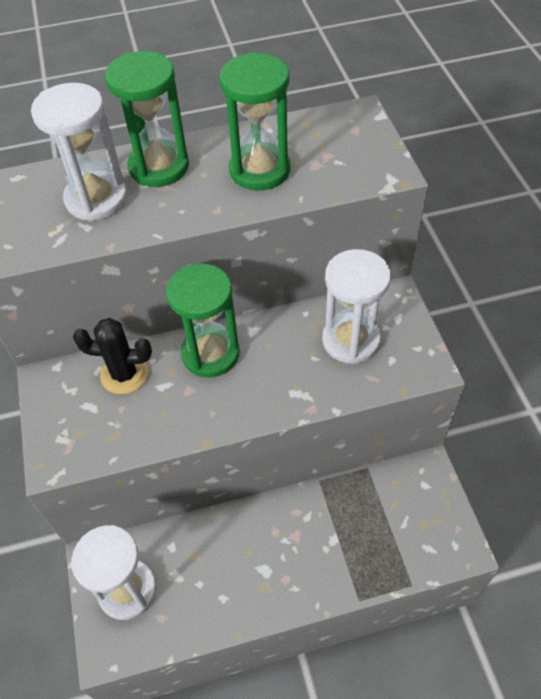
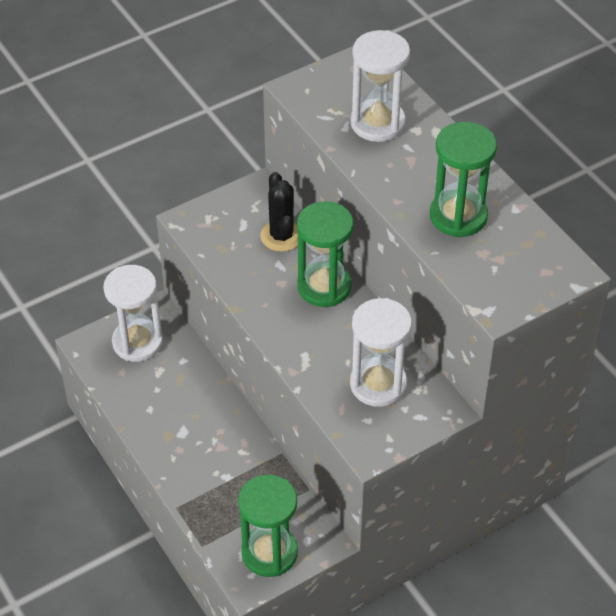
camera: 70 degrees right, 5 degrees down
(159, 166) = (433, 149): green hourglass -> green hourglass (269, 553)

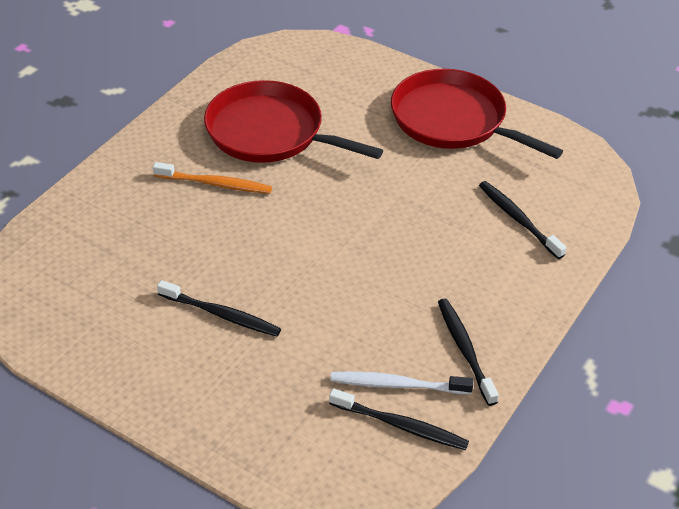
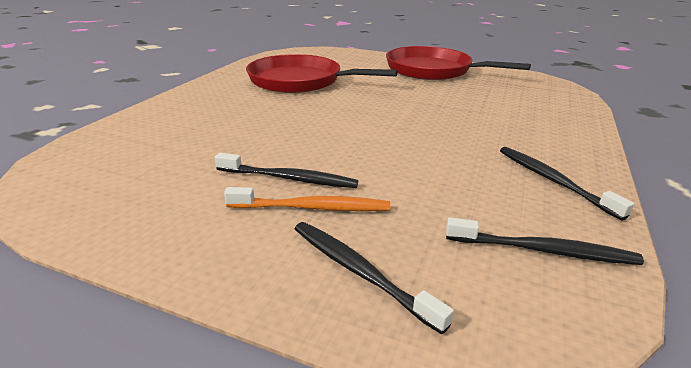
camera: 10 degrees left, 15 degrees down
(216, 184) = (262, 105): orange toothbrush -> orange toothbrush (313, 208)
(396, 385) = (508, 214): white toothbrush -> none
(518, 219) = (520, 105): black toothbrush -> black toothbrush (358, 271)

__TASK PROMPT__. Write the material out again exactly. Skip each picture.

__SOLUTION__.
camera: 70 degrees right, 5 degrees down
(159, 166) = (433, 149): green hourglass -> green hourglass (269, 553)

camera: 10 degrees left, 15 degrees down
(216, 184) = (262, 105): orange toothbrush -> orange toothbrush (313, 208)
(396, 385) = (508, 214): white toothbrush -> none
(518, 219) = (520, 105): black toothbrush -> black toothbrush (358, 271)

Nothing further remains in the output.